▶ [Exercise details] Output all of the records word for word and drop the images.

▶ [Data to use]
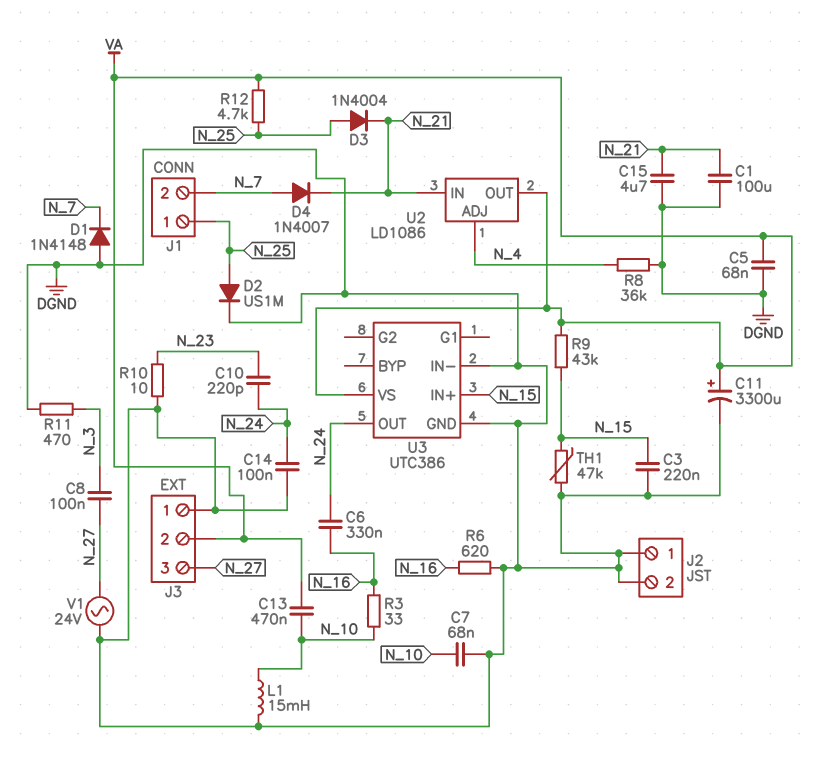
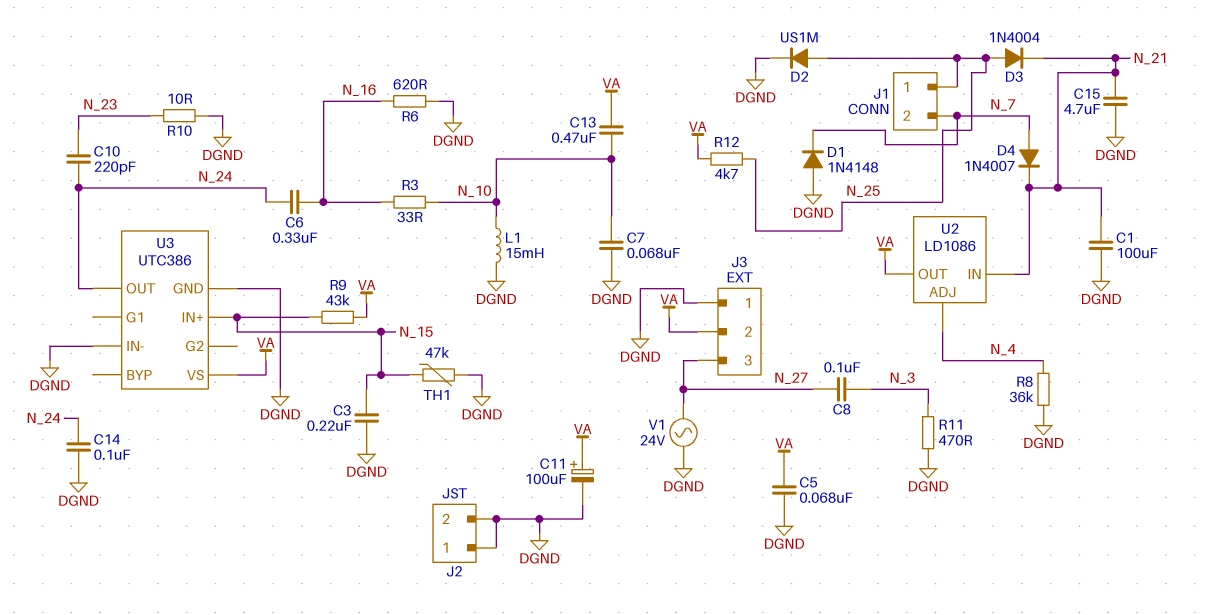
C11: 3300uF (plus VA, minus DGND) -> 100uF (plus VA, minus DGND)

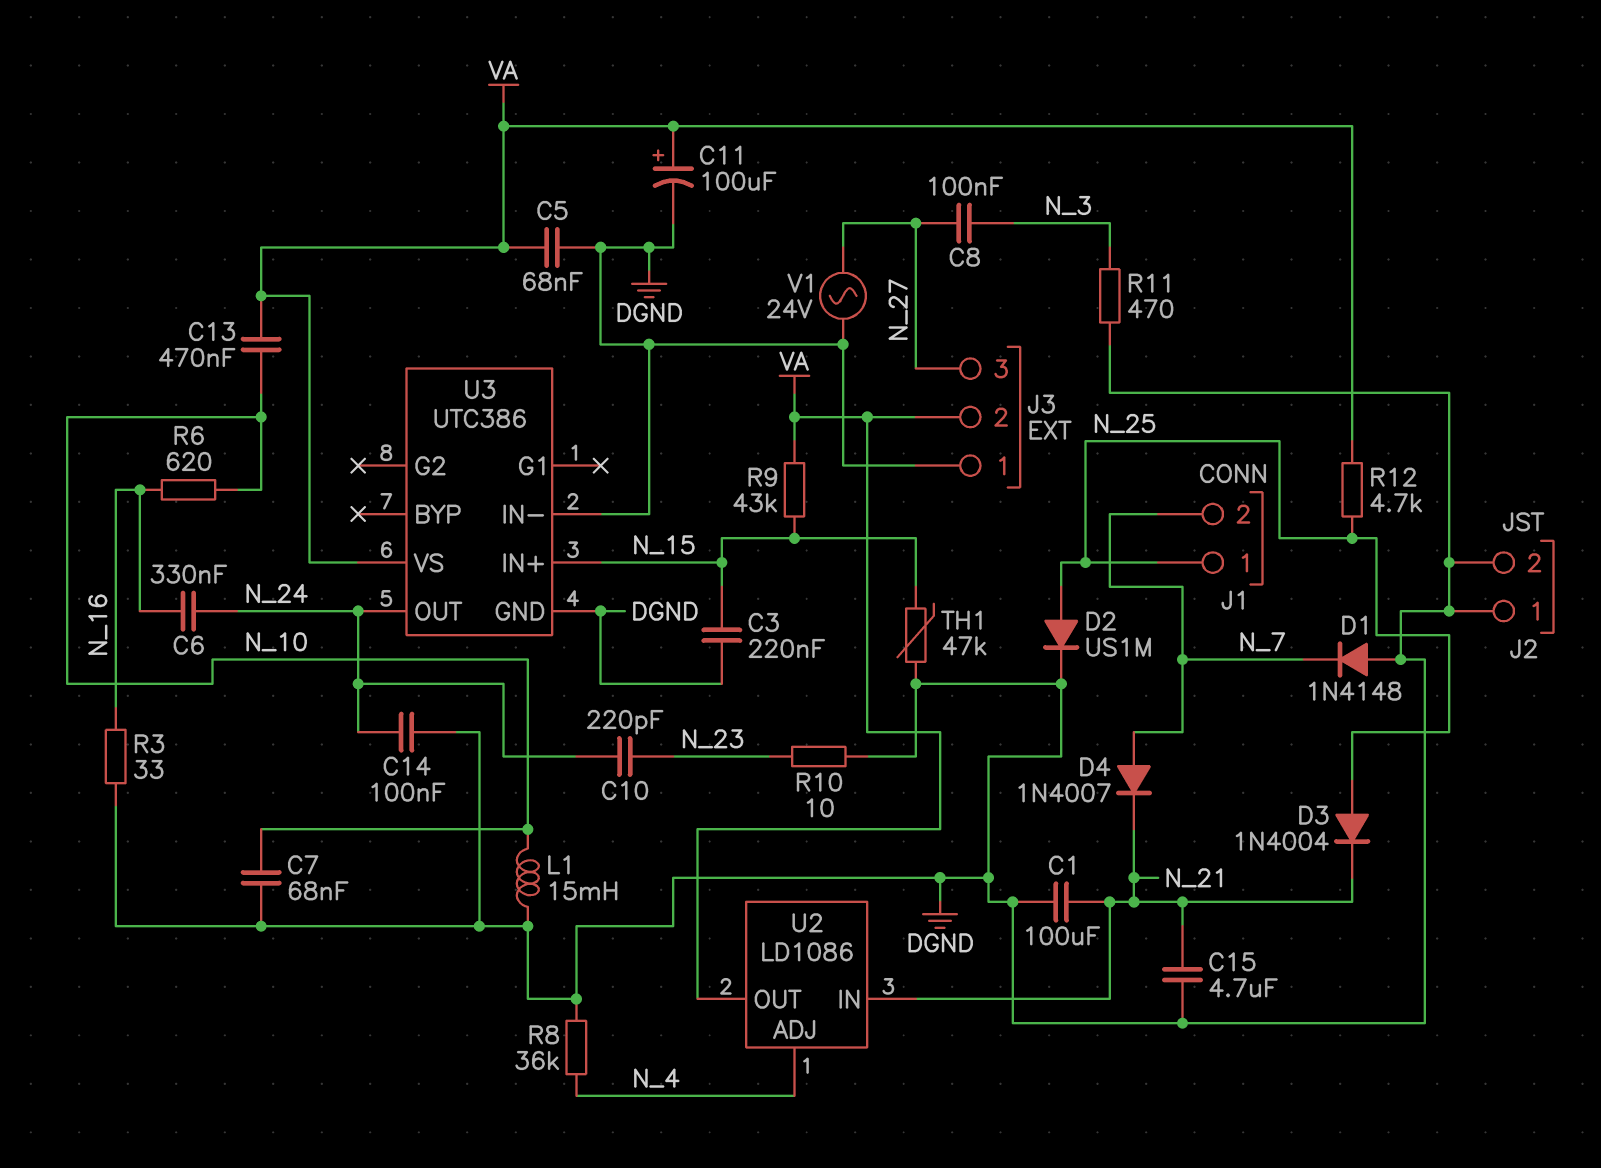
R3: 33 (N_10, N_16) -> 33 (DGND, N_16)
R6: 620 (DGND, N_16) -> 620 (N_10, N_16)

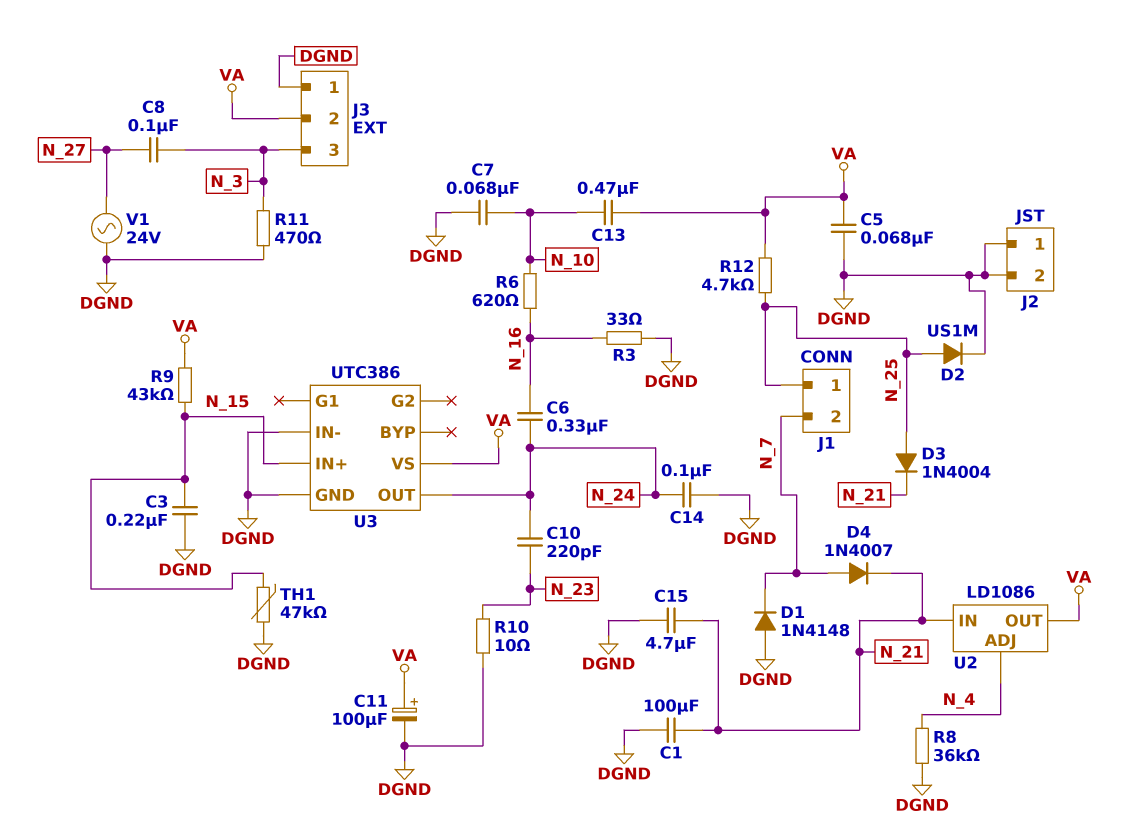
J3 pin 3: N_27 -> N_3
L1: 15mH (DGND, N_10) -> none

▶ [Answer to the exercise]
C11: 3300uF (plus VA, minus DGND) -> 100uF (plus VA, minus DGND)

R3: 33 (N_10, N_16) -> 33 (DGND, N_16)
R6: 620 (DGND, N_16) -> 620 (N_10, N_16)

J3 pin 3: N_27 -> N_3
L1: 15mH (DGND, N_10) -> none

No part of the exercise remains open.